What the task requires
The records, repeated exactly and in full, are the expected answer.

Information given
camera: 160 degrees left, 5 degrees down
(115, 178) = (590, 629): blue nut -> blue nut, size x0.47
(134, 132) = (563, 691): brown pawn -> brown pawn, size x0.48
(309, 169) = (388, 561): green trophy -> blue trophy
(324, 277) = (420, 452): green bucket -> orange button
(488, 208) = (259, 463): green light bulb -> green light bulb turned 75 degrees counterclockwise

Task response
camera: 160 degrees left, 5 degrees down
(115, 178) = (590, 629): blue nut -> blue nut, size x0.47
(134, 132) = (563, 691): brown pawn -> brown pawn, size x0.48
(309, 169) = (388, 561): green trophy -> blue trophy
(324, 277) = (420, 452): green bucket -> orange button
(488, 208) = (259, 463): green light bulb -> green light bulb turned 75 degrees counterclockwise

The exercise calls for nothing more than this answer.